*** Opening of SOURCE RECORDS ***

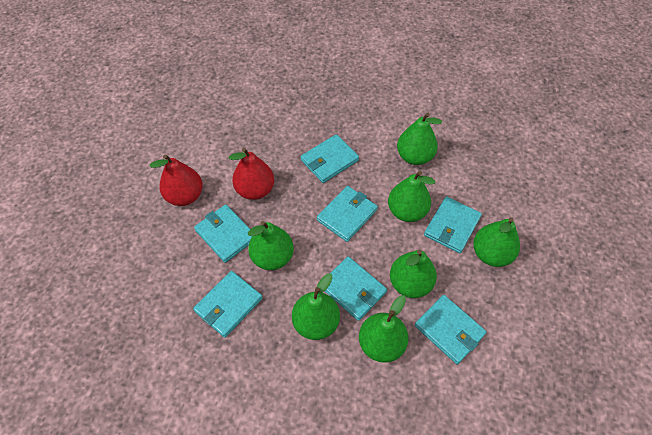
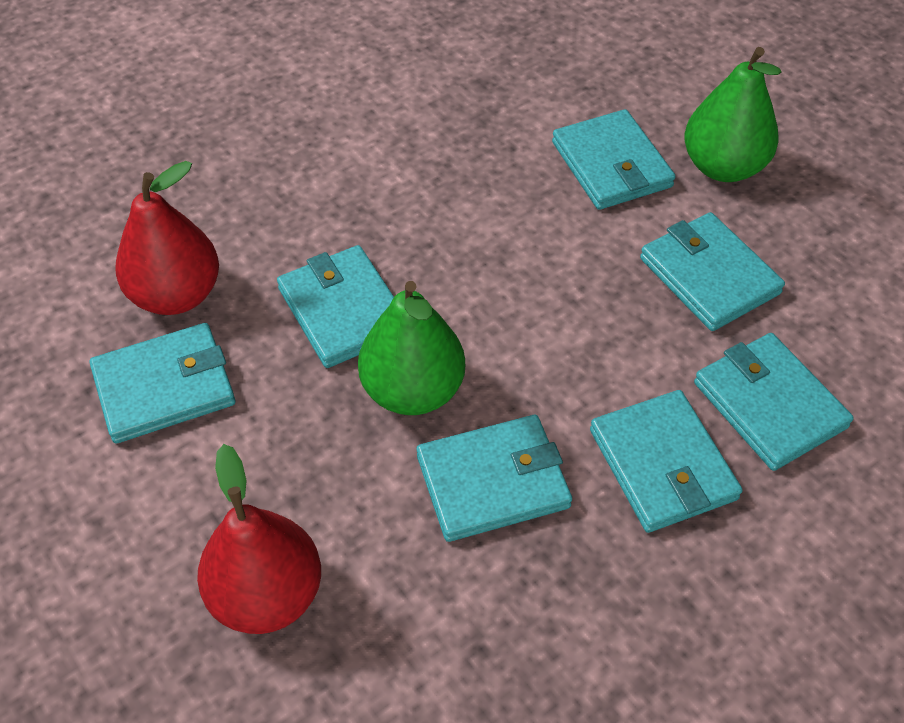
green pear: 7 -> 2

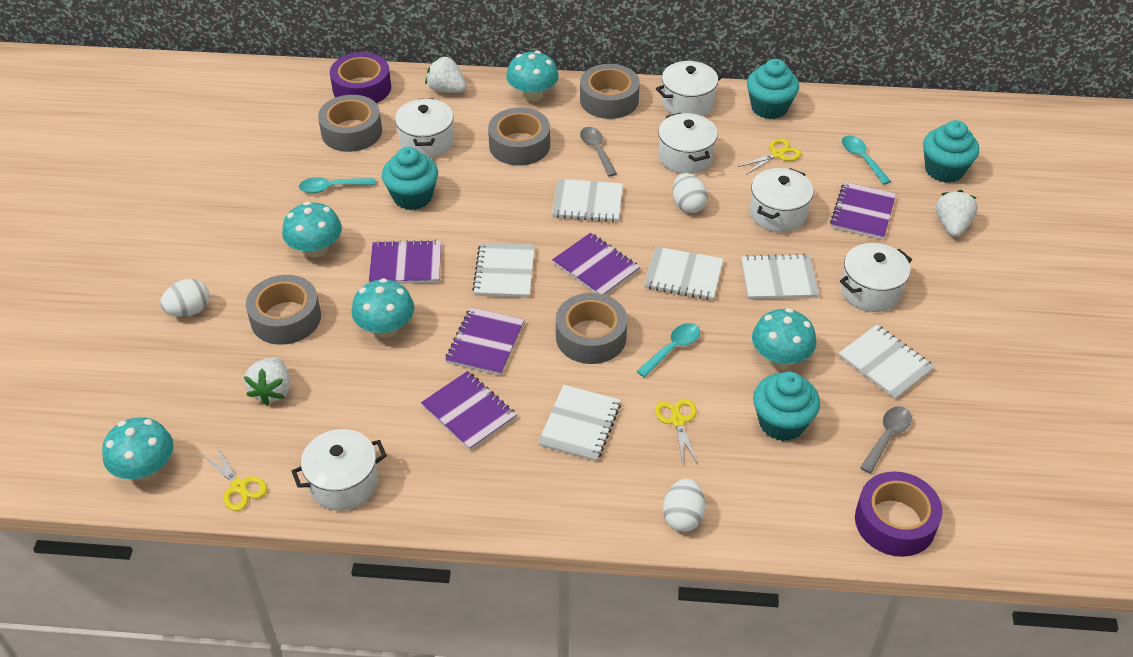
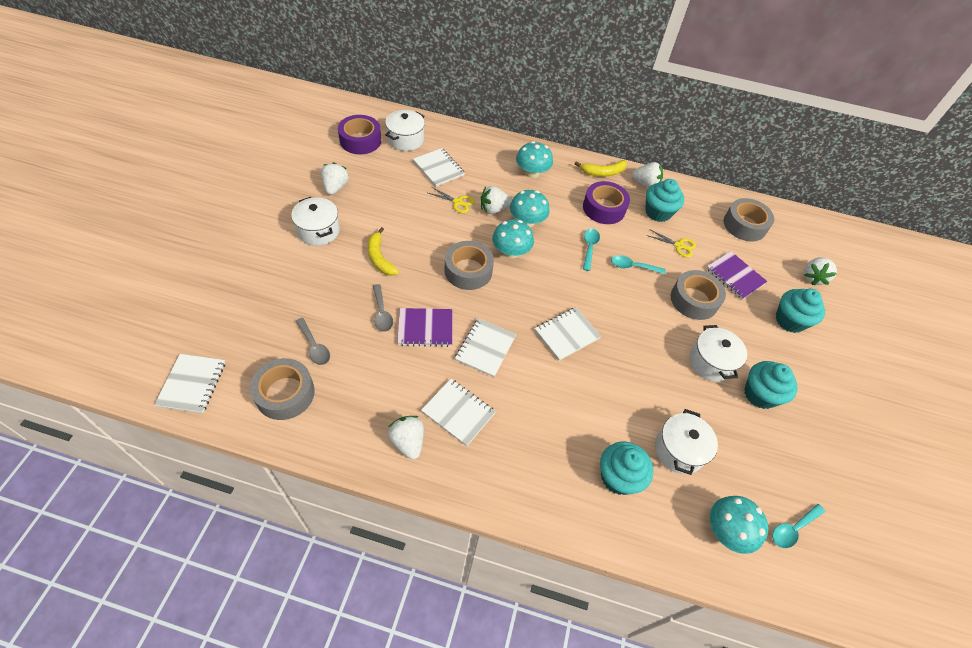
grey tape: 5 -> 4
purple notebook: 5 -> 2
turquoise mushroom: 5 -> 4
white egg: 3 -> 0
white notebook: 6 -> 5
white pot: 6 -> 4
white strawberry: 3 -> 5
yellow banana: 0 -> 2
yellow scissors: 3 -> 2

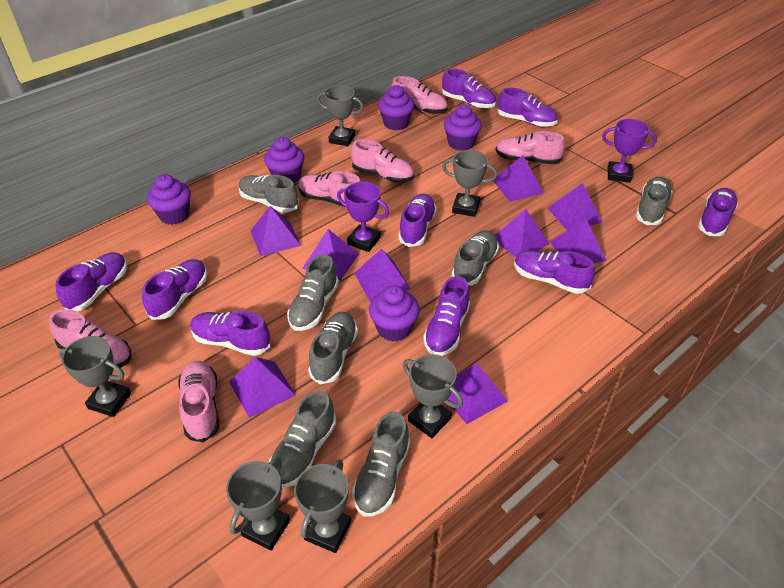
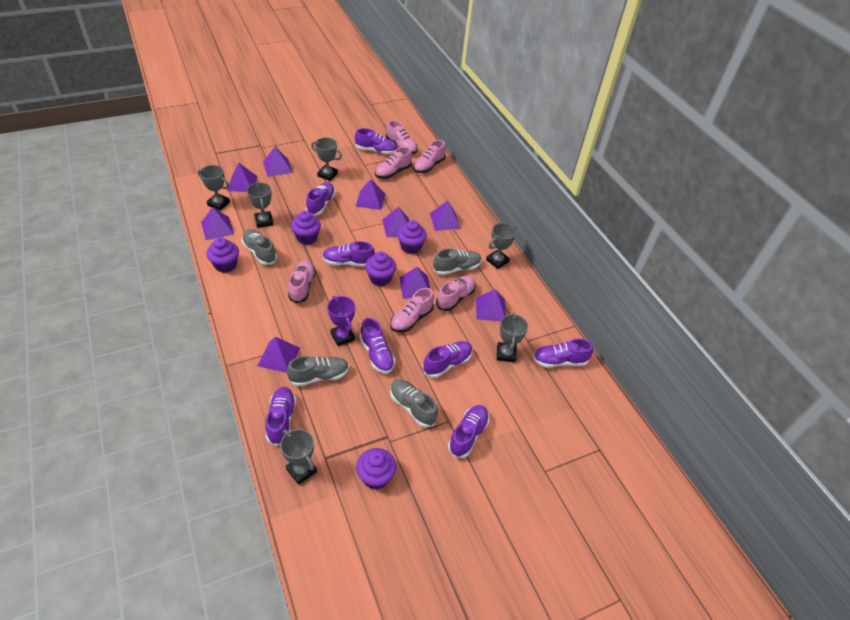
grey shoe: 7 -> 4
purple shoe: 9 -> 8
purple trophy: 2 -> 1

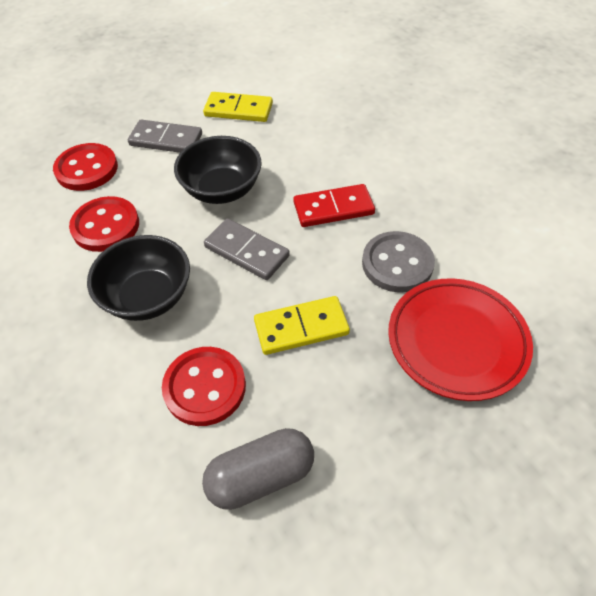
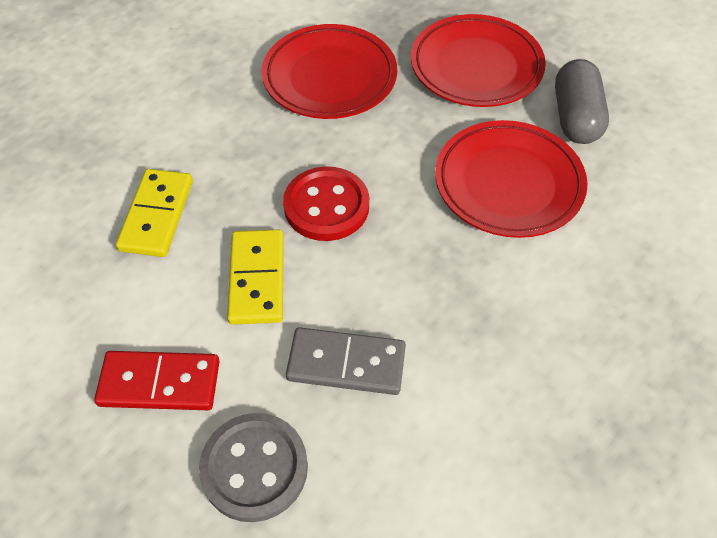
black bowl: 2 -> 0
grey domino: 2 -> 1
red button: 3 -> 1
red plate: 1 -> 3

*** Close of SOURCE RECORDS ***

WORK ITEM
Your answer should be a single number: the count of lines in these records that hold the string "yellow".

ANSWER TO THIS TASK
2